For this exercise, return exactly the lines of the material below that begin at the one with "- move: Donut (lila) [342,295] to [163,107]" and stop after the one with "- delete: Haus (weiß) [425,229]".

◇ ◇ ◇

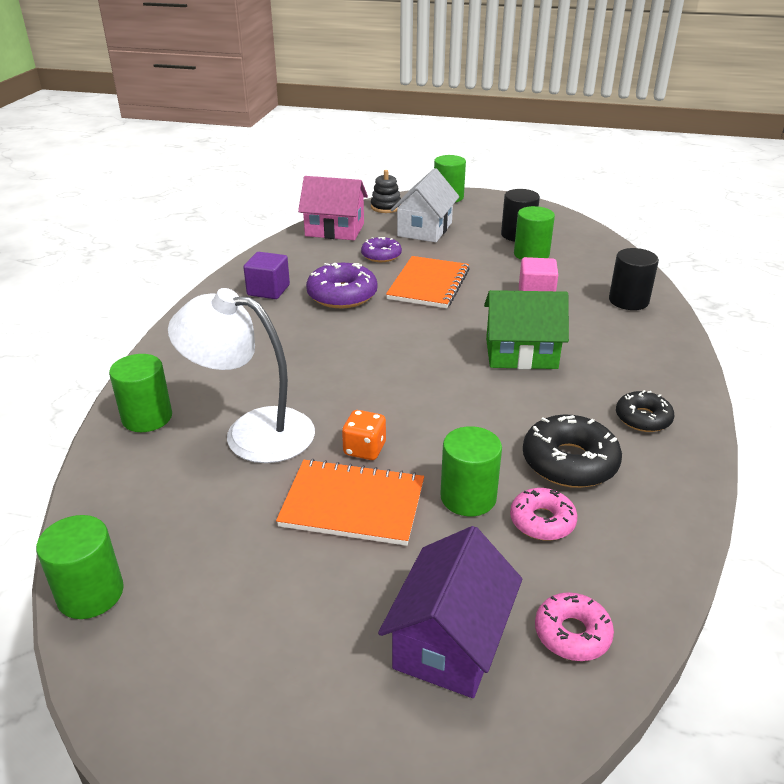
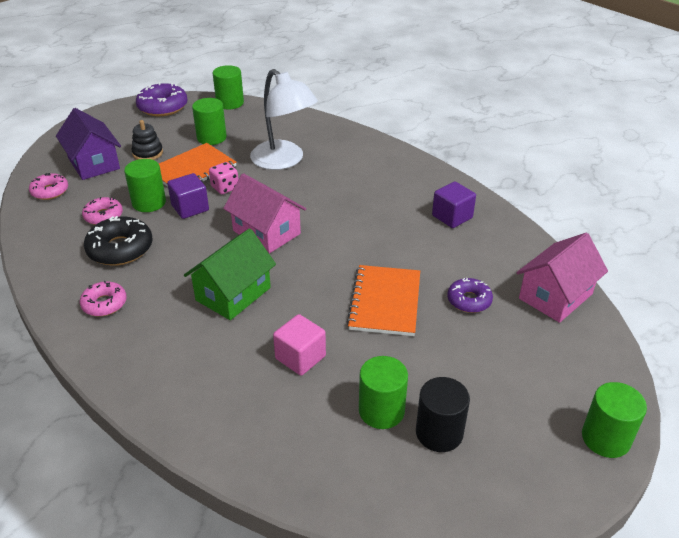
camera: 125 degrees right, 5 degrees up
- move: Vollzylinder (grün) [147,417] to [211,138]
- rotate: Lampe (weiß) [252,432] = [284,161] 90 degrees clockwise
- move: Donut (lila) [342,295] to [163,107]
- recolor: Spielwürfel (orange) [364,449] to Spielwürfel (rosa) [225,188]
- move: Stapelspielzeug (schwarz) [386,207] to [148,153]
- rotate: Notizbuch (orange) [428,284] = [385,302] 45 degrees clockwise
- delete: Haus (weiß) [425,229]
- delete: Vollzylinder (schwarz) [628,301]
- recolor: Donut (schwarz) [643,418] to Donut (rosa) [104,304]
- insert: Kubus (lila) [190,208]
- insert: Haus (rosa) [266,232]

◇ ◇ ◇

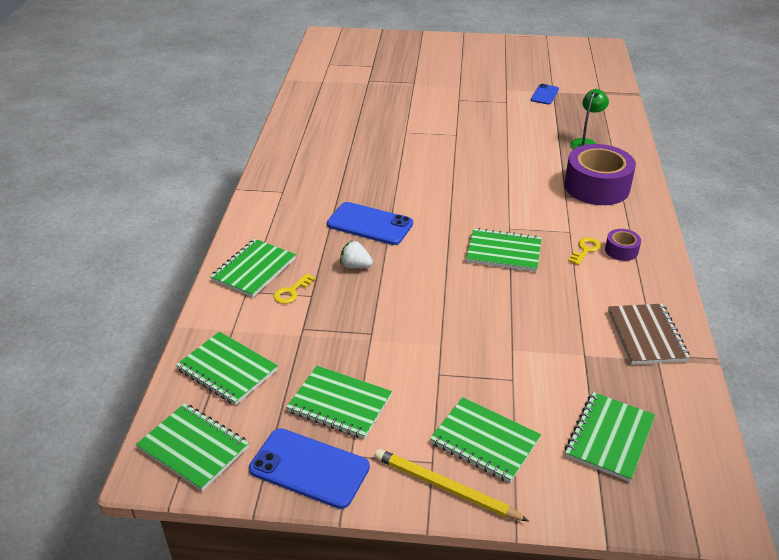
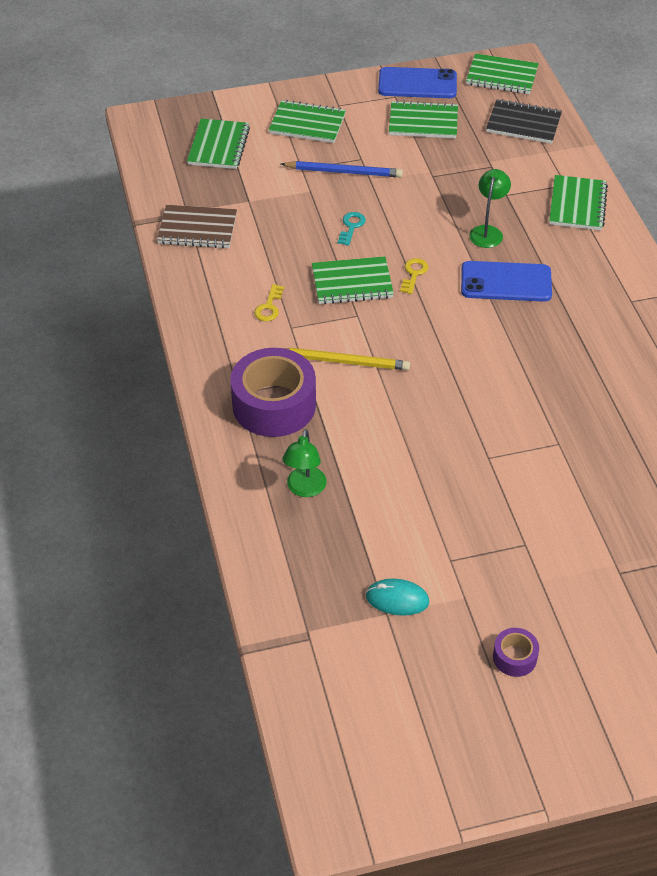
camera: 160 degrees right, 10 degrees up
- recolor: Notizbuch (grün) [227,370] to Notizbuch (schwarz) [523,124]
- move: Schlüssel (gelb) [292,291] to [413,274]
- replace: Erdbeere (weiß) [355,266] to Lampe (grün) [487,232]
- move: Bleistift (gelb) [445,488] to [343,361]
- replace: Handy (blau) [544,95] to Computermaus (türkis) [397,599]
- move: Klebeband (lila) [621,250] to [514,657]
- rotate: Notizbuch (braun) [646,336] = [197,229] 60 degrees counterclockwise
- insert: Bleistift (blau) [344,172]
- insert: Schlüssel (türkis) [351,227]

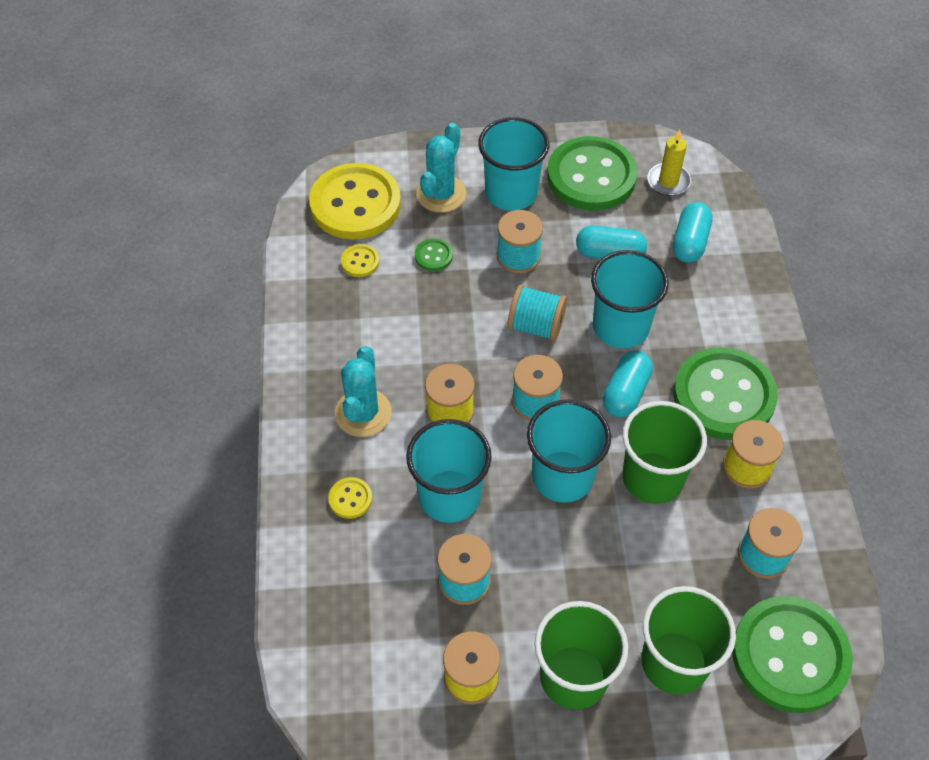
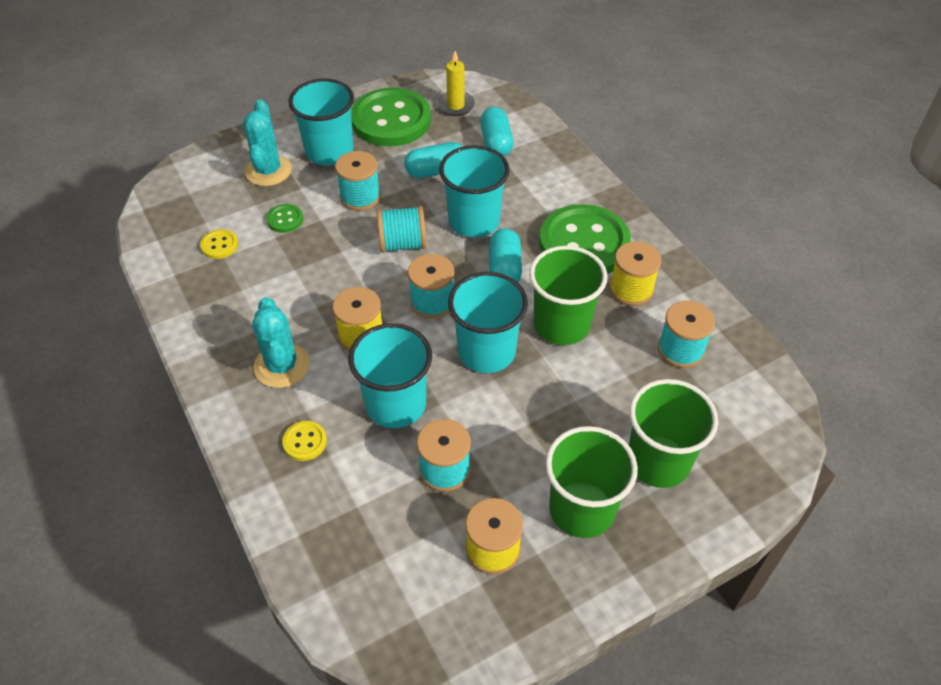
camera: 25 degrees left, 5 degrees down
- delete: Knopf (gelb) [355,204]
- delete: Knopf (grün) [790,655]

◇ ◇ ◇

- _SOLUTION TO THIS PROBLEM_
- move: Donut (lila) [342,295] to [163,107]
- recolor: Spielwürfel (orange) [364,449] to Spielwürfel (rosa) [225,188]
- move: Stapelspielzeug (schwarz) [386,207] to [148,153]
- rotate: Notizbuch (orange) [428,284] = [385,302] 45 degrees clockwise
- delete: Haus (weiß) [425,229]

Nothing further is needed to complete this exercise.